Copy each line of the items below word for word, leaving out the pictures.

Saved data entries:
_ _ _

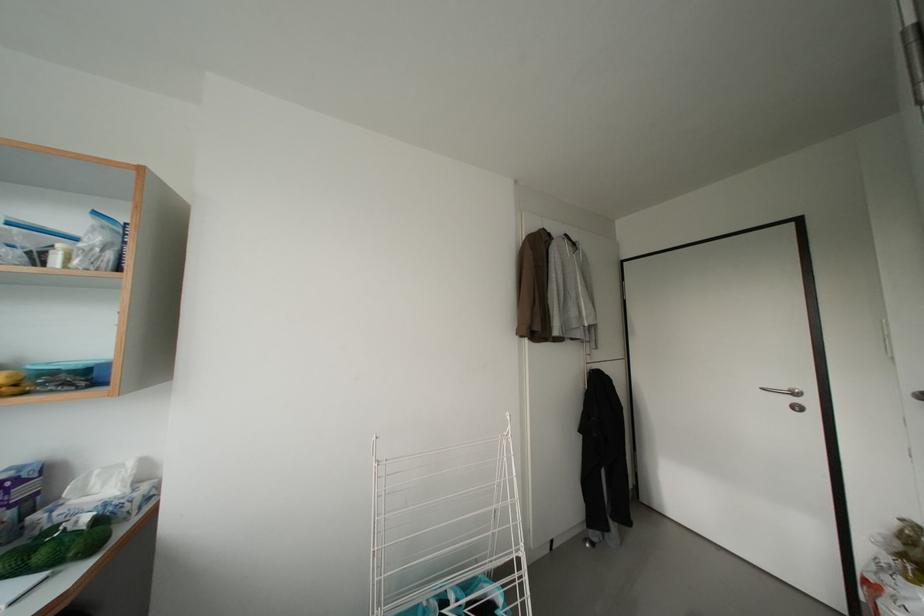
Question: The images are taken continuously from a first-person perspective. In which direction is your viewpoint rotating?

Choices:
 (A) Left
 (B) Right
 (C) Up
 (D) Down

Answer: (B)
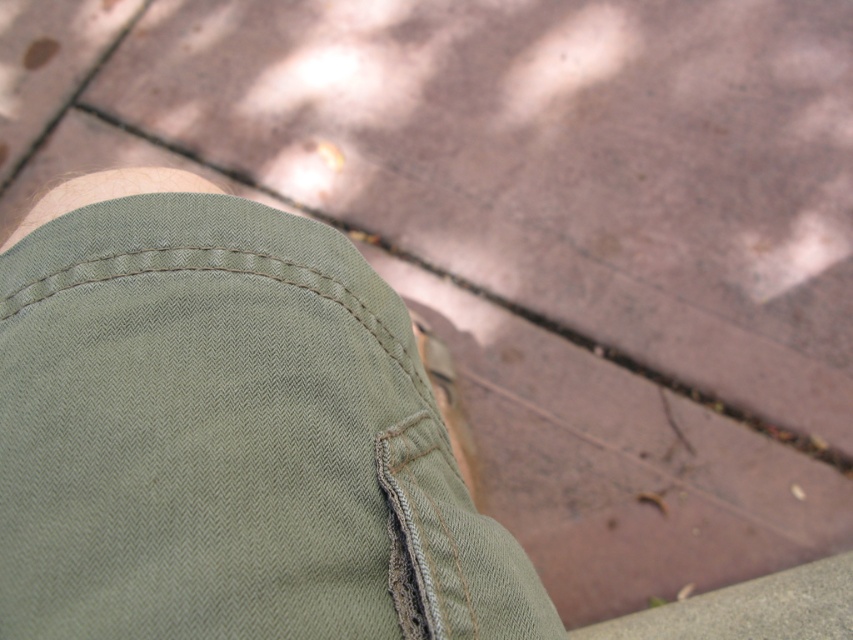
Who is taller, olive-green denim shorts at center or light brown suede shoe at lower center?

Standing taller between the two is light brown suede shoe at lower center.

Is olive-green denim shorts at center closer to the viewer compared to light brown suede shoe at lower center?

Yes, it is in front of light brown suede shoe at lower center.

Is point (103, 268) positioned in front of point (473, 464)?

Yes, it is in front of point (473, 464).

Where is `olive-green denim shorts at center`? The height and width of the screenshot is (640, 853). olive-green denim shorts at center is located at coordinates (225, 433).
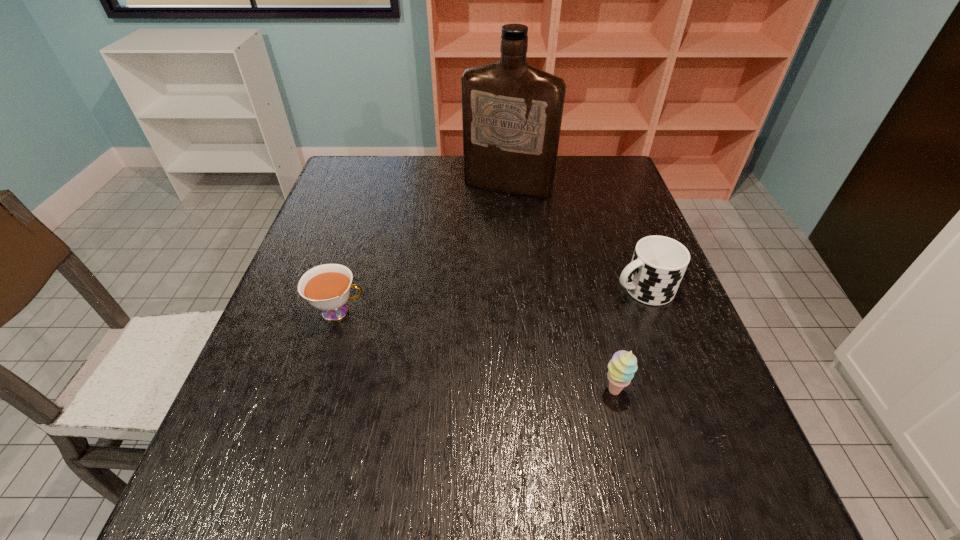
Where is `vacant spot on the desktop that is between the leftmost object and the sherbert and is positioned on the side of the rightmost object with the handle`? vacant spot on the desktop that is between the leftmost object and the sherbert and is positioned on the side of the rightmost object with the handle is located at coordinates (468, 348).

Locate an element on the screen. The height and width of the screenshot is (540, 960). free space on the desktop that is between the shortest object and the third object from left to right and is positioned on the label side of the liquor is located at coordinates (432, 338).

_ _ _

▸ **Response to this task**
Question: The images are taken continuously from a first-person perspective. In which direction is your viewpoint rotating?

Choices:
 (A) Left
 (B) Right
 (C) Up
 (D) Down

Answer: (B)
Who is taller, olive-green denim shorts at center or light brown suede shoe at lower center?

Standing taller between the two is light brown suede shoe at lower center.

Is olive-green denim shorts at center closer to the viewer compared to light brown suede shoe at lower center?

Yes, it is in front of light brown suede shoe at lower center.

Is point (103, 268) positioned in front of point (473, 464)?

Yes, it is in front of point (473, 464).

Where is `olive-green denim shorts at center`? The height and width of the screenshot is (640, 853). olive-green denim shorts at center is located at coordinates (225, 433).
Where is `vacant spot on the desktop that is between the leftmost object and the sherbert and is positioned on the side of the rightmost object with the handle`? vacant spot on the desktop that is between the leftmost object and the sherbert and is positioned on the side of the rightmost object with the handle is located at coordinates (468, 348).

Locate an element on the screen. The height and width of the screenshot is (540, 960). free space on the desktop that is between the shortest object and the third object from left to right and is positioned on the label side of the liquor is located at coordinates (432, 338).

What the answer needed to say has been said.